Problem description:
Please copy the entries below word for word, leaving out any image.

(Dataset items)
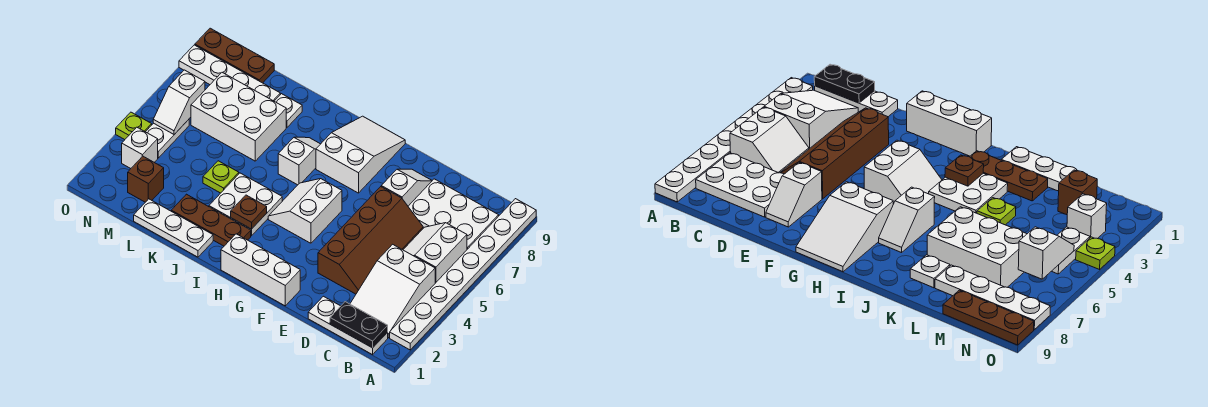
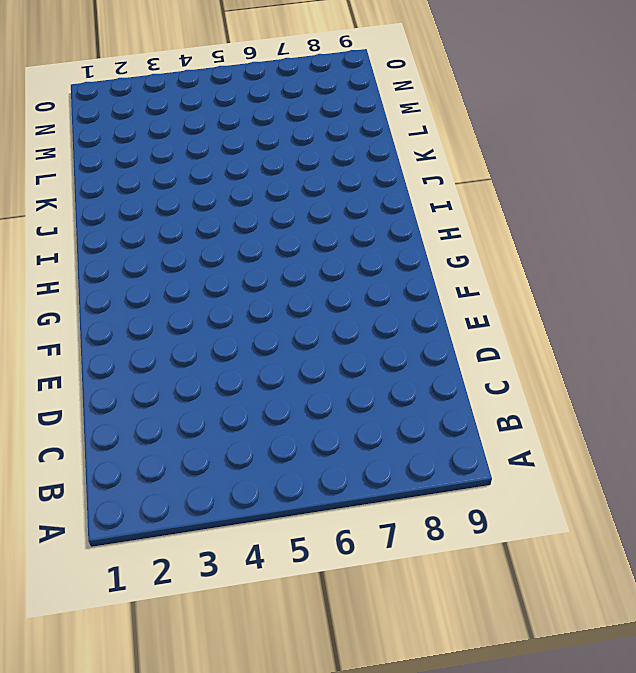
none -> white plate A2:A9 level 1
none -> white plate B1:D1 level 1
none -> white slope B2:C4 level 1 top 4

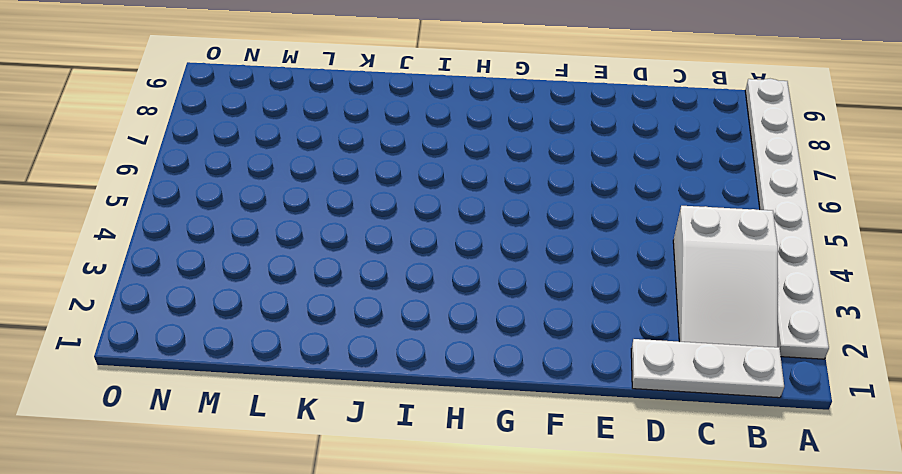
none -> white slope B5:C6 level 1 top B
none -> white plate B7:D8 level 1
none -> brown slope D3:E6 level 1 top E

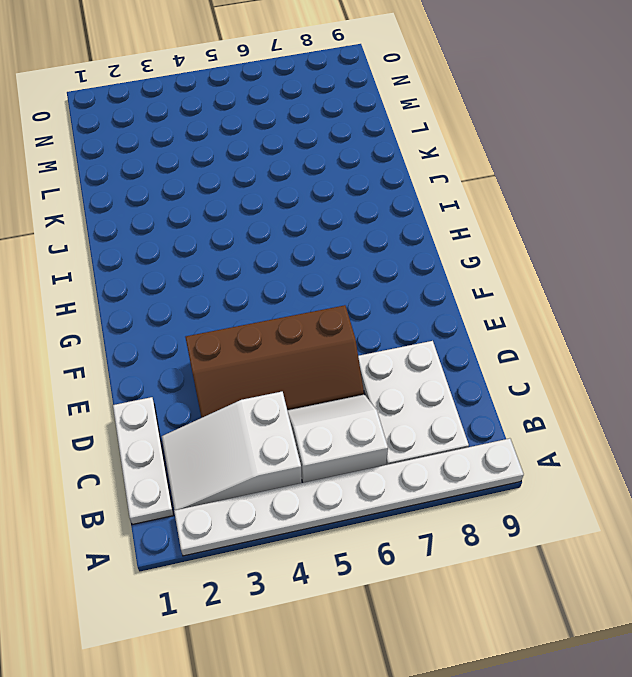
none -> white slope E7:E8 level 1 top 7
none -> white brick F1:H1 level 1
none -> white slope G4:H5 level 1 top G

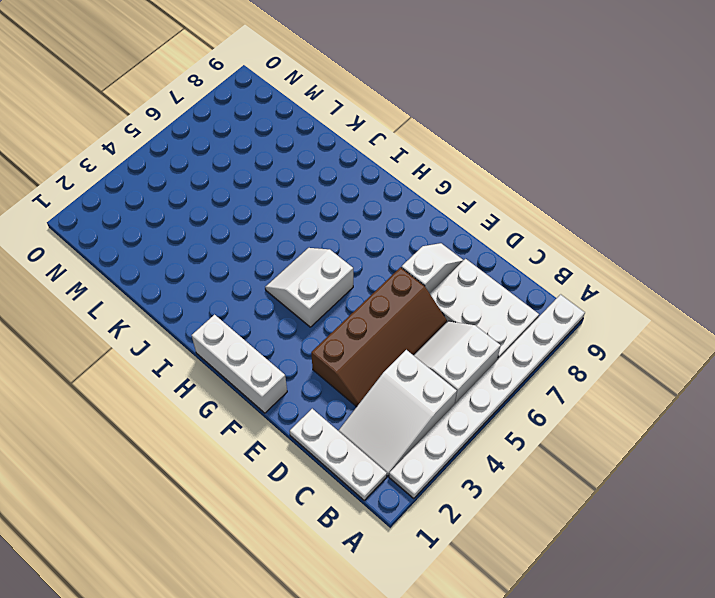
none -> white slope G7:H9 level 1 top 7
none -> brown plate I2:K2 level 1
none -> white plate I3:J4 level 1

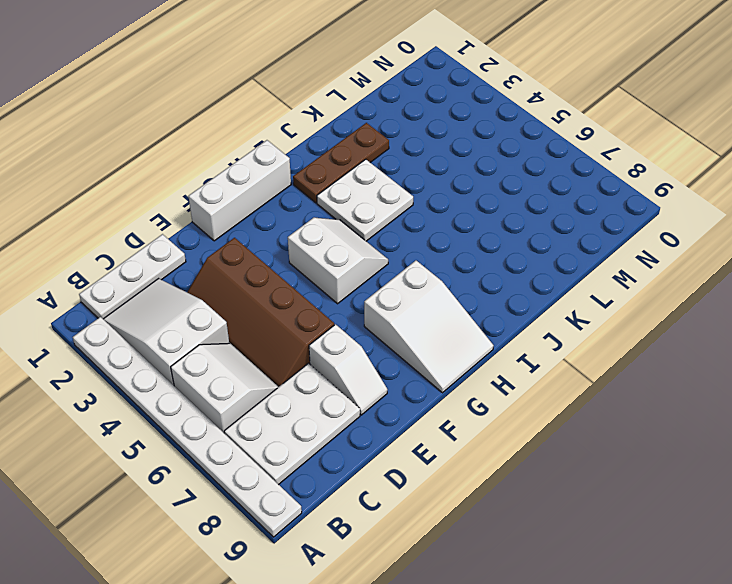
none -> white slope I6:I7 level 1 top 6
none -> white plate J1:L1 level 1
none -> lime plate K4 level 1

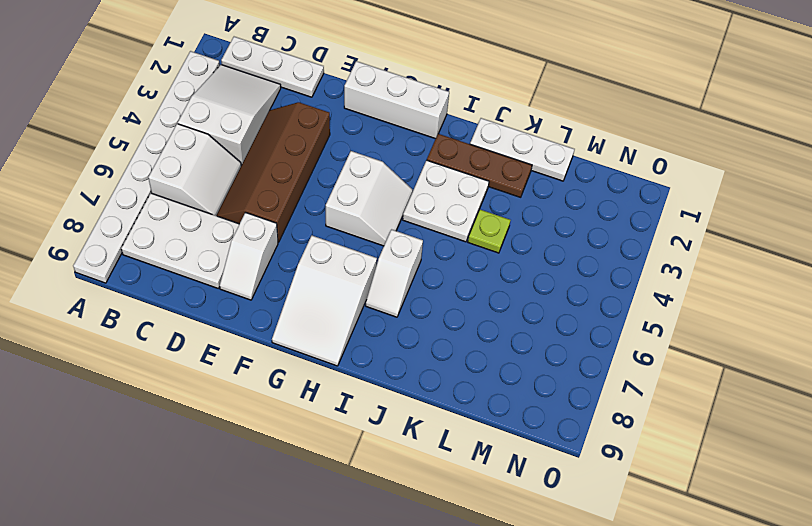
none -> white brick K6:M7 level 1
none -> white plate K8 level 1
none -> white plate L8:O8 level 1

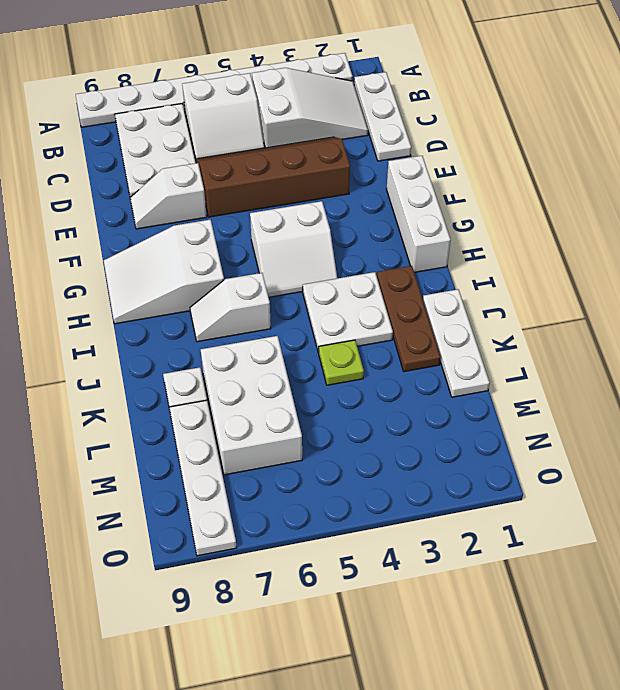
none -> brown brick M2 level 1
none -> brown plate M9:O9 level 1
none -> white brick N3 level 1

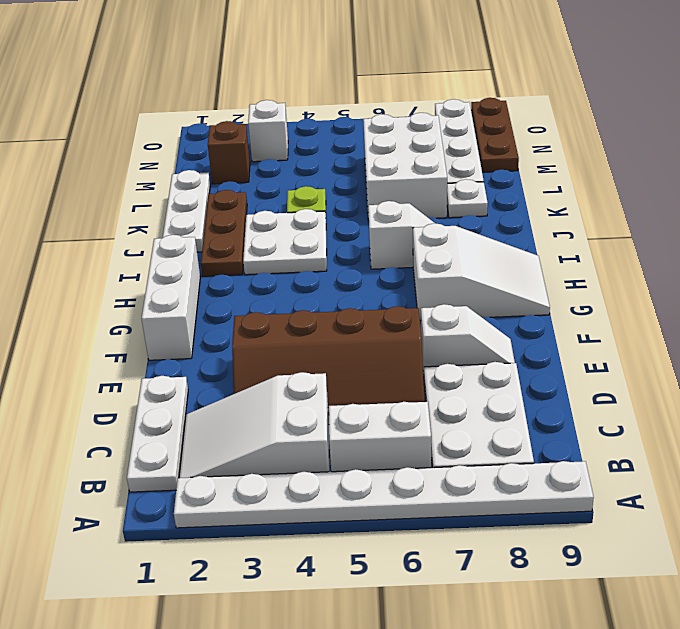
none -> white slope G4:H5 level 1 top G
none -> white plate N4:N5 level 1
none -> lime plate O4 level 1

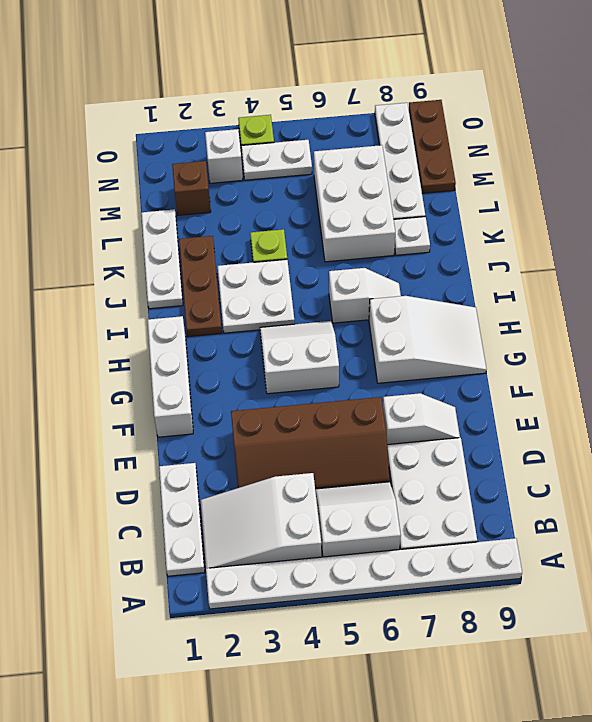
none -> black plate B1:C1 level 2
none -> brown plate I3 level 2
none -> white slope N5:N6 level 2 top 6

Solution to the problem:
none -> white plate A2:A9 level 1
none -> white plate B1:D1 level 1
none -> white slope B2:C4 level 1 top 4

none -> white slope B5:C6 level 1 top B
none -> white plate B7:D8 level 1
none -> brown slope D3:E6 level 1 top E

none -> white slope E7:E8 level 1 top 7
none -> white brick F1:H1 level 1
none -> white slope G4:H5 level 1 top G

none -> white slope G7:H9 level 1 top 7
none -> brown plate I2:K2 level 1
none -> white plate I3:J4 level 1

none -> white slope I6:I7 level 1 top 6
none -> white plate J1:L1 level 1
none -> lime plate K4 level 1

none -> white brick K6:M7 level 1
none -> white plate K8 level 1
none -> white plate L8:O8 level 1

none -> brown brick M2 level 1
none -> brown plate M9:O9 level 1
none -> white brick N3 level 1

none -> white slope G4:H5 level 1 top G
none -> white plate N4:N5 level 1
none -> lime plate O4 level 1

none -> black plate B1:C1 level 2
none -> brown plate I3 level 2
none -> white slope N5:N6 level 2 top 6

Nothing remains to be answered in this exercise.